(Dataset records Opens)

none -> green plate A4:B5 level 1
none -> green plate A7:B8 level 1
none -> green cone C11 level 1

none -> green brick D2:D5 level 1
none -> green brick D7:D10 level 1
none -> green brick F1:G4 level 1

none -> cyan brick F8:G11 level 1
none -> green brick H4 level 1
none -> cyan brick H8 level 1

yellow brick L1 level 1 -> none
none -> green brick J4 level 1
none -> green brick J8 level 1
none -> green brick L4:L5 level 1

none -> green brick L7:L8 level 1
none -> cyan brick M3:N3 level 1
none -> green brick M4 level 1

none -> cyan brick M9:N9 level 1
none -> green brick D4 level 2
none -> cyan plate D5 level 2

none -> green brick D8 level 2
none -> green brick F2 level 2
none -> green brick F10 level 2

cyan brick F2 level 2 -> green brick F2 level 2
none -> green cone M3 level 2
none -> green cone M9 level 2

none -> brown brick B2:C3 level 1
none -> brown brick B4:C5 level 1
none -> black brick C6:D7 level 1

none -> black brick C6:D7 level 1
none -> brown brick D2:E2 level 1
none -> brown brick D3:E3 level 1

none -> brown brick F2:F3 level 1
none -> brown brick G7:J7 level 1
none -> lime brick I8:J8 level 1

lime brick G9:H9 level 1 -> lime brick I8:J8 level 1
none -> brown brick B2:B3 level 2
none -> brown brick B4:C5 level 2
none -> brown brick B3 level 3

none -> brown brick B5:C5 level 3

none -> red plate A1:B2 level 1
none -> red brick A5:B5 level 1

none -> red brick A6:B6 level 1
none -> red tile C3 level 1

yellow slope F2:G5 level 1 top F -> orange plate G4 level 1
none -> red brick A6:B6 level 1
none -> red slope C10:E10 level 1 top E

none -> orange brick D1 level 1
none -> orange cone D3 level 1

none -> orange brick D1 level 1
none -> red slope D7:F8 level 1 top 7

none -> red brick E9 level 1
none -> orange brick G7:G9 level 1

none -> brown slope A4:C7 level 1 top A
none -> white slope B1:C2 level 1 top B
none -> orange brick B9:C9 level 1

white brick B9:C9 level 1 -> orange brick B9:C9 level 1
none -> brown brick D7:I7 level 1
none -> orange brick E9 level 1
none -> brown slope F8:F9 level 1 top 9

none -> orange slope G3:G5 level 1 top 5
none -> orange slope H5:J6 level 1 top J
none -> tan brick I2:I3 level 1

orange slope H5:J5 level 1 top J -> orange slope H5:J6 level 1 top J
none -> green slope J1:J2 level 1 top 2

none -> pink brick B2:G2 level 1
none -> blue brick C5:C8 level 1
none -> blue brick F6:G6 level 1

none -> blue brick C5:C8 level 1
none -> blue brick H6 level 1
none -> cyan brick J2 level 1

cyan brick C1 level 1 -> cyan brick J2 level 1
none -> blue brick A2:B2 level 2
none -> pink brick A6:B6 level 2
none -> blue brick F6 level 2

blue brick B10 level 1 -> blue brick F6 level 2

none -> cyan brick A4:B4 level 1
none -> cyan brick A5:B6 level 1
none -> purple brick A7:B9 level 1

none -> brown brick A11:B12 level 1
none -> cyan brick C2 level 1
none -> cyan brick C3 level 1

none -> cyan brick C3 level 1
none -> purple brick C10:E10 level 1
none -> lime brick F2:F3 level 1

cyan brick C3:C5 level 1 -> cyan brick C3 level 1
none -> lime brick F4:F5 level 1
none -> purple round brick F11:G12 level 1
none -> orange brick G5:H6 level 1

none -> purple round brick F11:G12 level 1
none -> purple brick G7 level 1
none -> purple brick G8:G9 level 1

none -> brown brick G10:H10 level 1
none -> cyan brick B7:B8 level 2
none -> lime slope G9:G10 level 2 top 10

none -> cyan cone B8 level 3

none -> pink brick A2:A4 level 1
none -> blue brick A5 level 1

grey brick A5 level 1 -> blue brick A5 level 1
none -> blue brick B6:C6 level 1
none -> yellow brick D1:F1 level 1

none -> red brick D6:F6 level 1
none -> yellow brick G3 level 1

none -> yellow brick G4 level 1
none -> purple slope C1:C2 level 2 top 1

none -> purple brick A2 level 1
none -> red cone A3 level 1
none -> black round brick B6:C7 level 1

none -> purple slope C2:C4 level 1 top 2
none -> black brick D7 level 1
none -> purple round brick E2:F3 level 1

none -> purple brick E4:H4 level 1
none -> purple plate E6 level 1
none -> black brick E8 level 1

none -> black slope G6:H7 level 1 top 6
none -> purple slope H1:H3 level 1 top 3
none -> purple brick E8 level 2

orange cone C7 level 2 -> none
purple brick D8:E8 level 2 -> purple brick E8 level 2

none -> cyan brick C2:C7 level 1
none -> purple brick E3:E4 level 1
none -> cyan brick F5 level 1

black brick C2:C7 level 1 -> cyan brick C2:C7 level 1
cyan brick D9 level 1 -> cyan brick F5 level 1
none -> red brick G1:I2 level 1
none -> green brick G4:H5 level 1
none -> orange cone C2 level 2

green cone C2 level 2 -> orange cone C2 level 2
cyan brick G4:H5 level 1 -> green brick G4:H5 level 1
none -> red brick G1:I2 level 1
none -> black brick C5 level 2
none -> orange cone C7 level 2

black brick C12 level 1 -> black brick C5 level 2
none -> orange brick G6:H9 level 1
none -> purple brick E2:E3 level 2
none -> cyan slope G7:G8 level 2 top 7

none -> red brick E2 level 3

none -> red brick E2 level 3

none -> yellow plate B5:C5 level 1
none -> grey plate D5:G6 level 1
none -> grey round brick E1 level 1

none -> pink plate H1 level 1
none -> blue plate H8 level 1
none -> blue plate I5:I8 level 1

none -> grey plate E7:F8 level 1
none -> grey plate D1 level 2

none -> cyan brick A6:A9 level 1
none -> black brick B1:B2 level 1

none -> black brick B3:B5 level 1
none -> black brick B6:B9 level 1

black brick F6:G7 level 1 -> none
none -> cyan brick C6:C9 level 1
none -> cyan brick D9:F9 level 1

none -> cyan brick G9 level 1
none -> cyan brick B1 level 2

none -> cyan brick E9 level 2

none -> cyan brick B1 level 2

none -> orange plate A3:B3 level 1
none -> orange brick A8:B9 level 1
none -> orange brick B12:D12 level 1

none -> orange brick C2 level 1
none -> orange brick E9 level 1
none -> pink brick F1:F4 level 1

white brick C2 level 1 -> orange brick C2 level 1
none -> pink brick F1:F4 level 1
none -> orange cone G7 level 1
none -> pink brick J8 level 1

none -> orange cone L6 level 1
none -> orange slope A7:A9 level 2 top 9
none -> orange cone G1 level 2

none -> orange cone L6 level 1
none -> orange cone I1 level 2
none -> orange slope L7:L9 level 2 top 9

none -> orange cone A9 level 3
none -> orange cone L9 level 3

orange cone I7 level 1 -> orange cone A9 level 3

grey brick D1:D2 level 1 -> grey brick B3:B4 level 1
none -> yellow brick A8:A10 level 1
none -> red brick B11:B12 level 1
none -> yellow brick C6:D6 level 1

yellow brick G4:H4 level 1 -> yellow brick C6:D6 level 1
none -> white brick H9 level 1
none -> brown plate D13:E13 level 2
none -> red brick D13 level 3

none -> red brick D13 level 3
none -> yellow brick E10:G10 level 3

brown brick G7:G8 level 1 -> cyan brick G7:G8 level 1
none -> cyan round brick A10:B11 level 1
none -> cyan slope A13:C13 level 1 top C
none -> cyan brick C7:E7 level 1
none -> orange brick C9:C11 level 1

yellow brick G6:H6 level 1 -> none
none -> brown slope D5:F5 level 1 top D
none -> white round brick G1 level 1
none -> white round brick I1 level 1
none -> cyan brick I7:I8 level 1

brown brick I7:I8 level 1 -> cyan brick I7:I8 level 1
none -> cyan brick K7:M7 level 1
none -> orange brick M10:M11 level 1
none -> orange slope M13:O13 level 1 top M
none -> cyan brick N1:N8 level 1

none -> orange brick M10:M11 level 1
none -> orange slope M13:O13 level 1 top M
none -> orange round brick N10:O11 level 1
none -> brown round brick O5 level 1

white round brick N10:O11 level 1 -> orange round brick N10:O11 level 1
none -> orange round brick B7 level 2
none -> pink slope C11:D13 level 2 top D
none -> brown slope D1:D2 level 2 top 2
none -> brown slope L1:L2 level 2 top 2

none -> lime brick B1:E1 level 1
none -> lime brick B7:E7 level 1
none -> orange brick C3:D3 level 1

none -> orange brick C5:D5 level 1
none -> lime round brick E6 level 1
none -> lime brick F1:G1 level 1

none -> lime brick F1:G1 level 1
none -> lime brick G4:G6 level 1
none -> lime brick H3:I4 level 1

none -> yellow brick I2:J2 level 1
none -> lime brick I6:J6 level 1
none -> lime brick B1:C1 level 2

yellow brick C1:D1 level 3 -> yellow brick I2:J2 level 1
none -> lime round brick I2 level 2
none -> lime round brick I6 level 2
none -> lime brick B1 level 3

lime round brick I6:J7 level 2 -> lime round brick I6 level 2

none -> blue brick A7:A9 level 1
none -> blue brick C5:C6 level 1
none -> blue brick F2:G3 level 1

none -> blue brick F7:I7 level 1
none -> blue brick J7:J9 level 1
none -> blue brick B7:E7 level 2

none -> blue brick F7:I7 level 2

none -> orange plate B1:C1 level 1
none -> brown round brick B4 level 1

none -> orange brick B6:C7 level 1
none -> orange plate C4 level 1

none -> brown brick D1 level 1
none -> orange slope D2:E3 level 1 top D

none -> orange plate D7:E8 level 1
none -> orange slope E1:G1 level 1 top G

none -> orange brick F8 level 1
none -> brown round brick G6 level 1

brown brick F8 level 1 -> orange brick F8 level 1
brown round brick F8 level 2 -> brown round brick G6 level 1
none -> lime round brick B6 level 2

(Dataset records Closes)

• Exercise aim:
Each line containing the word "grey" must be pulled from the listing and copied.

• Response box:
grey brick A5 level 1 -> blue brick A5 level 1
none -> grey plate D5:G6 level 1
none -> grey round brick E1 level 1
none -> grey plate E7:F8 level 1
none -> grey plate D1 level 2
grey brick D1:D2 level 1 -> grey brick B3:B4 level 1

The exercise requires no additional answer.